Object state comparisons
◆ ◆ ◆
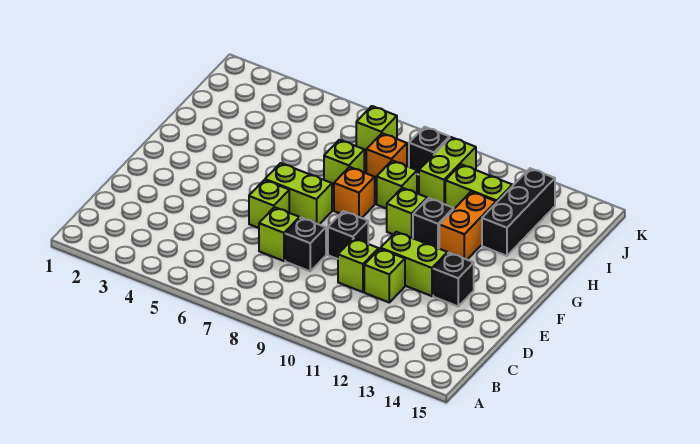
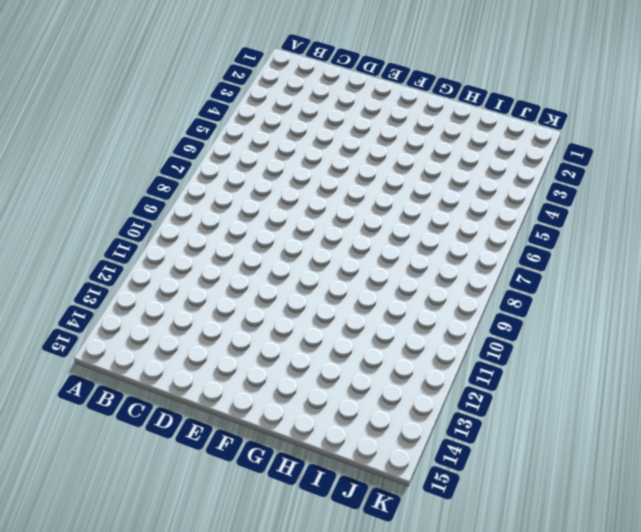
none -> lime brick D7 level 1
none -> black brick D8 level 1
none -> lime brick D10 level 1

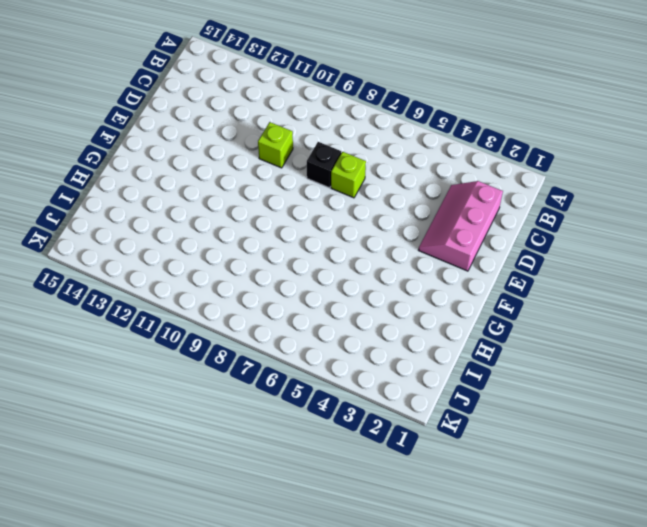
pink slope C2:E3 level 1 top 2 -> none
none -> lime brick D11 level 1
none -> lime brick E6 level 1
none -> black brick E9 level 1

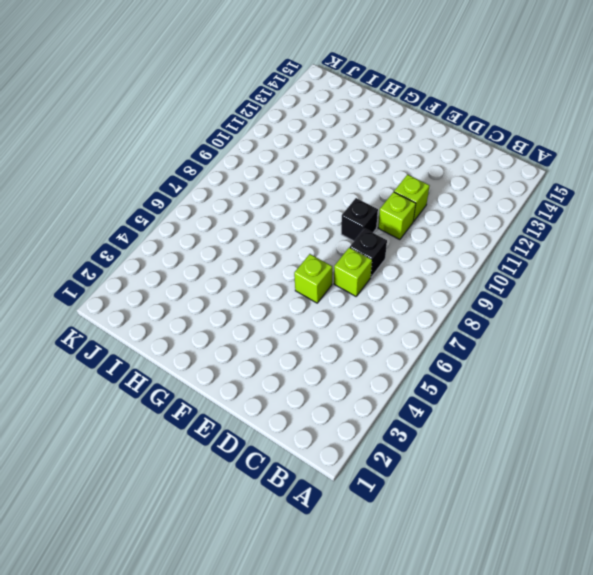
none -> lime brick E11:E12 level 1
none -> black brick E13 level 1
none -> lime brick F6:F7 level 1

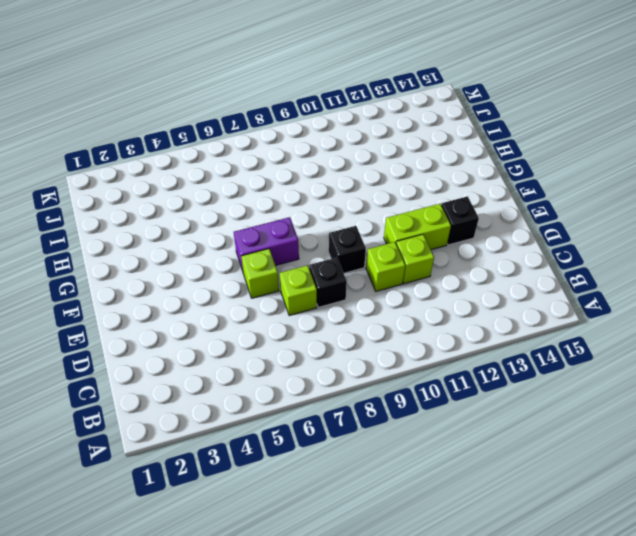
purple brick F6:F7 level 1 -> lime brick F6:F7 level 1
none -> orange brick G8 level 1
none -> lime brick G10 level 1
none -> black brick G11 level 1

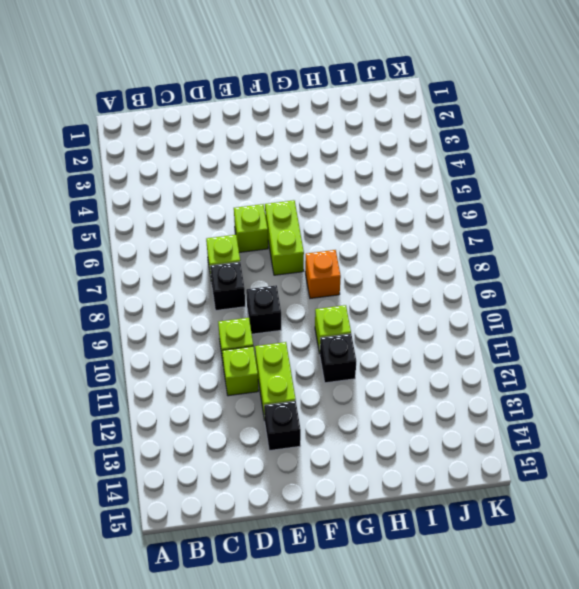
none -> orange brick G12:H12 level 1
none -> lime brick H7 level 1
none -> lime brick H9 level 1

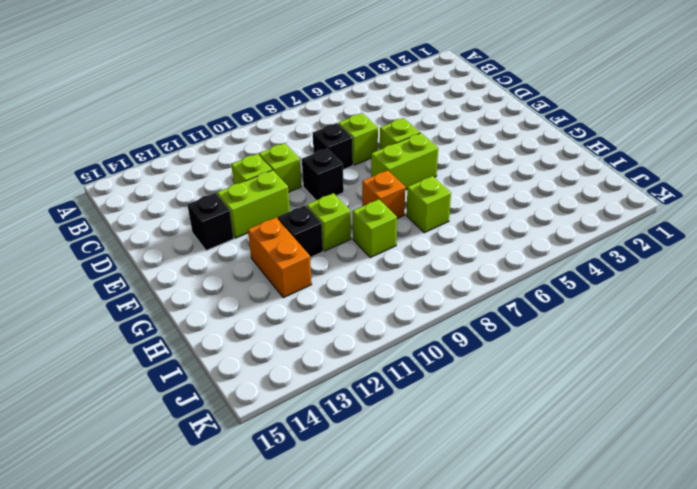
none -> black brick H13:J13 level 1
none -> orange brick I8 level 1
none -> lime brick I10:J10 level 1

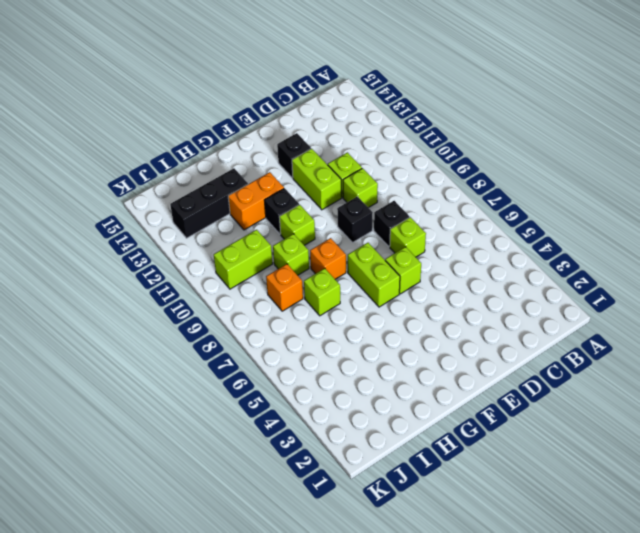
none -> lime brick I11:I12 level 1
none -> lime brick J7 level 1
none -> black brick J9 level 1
◆ ◆ ◆
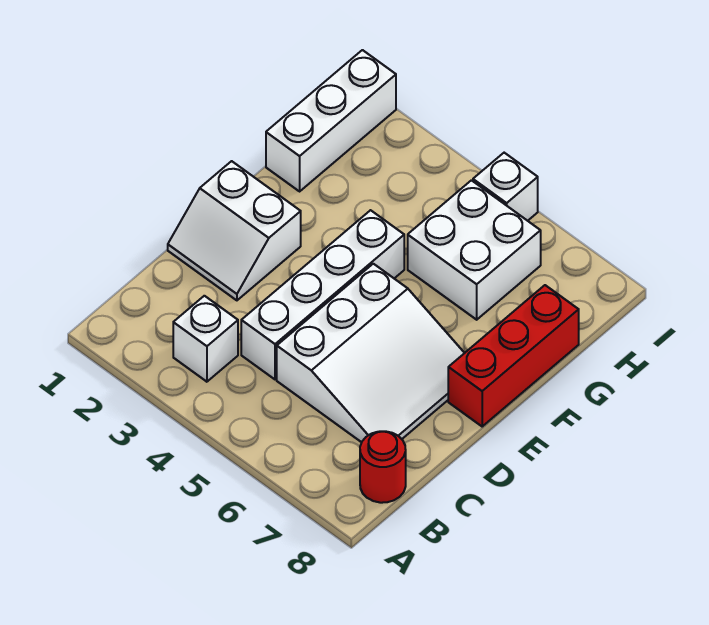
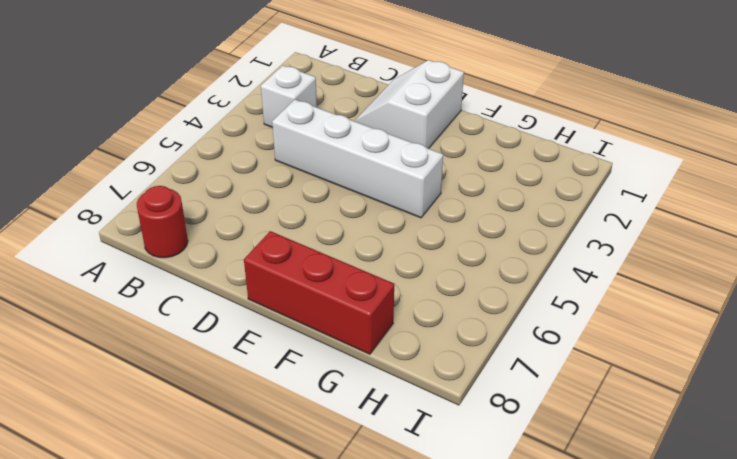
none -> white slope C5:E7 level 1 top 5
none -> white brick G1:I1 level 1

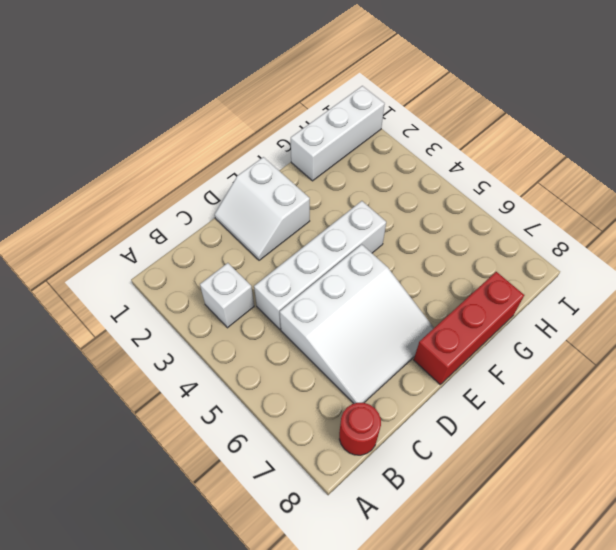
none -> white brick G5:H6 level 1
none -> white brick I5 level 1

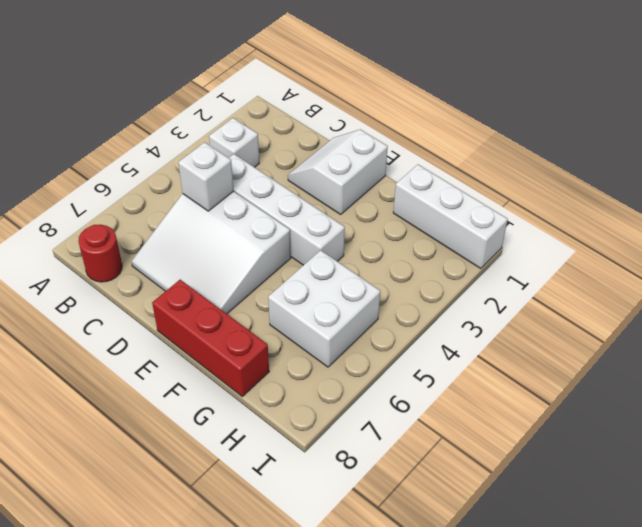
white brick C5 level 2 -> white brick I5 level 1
◆ ◆ ◆
Work item: Please print the lines above word for word, starting at the one with "none -> orange brick G12:H12 level 1" and ending at the one with "none -> black brick J9 level 1", both included, and without any picture.

Answer to this task:
none -> orange brick G12:H12 level 1
none -> lime brick H7 level 1
none -> lime brick H9 level 1

none -> black brick H13:J13 level 1
none -> orange brick I8 level 1
none -> lime brick I10:J10 level 1

none -> lime brick I11:I12 level 1
none -> lime brick J7 level 1
none -> black brick J9 level 1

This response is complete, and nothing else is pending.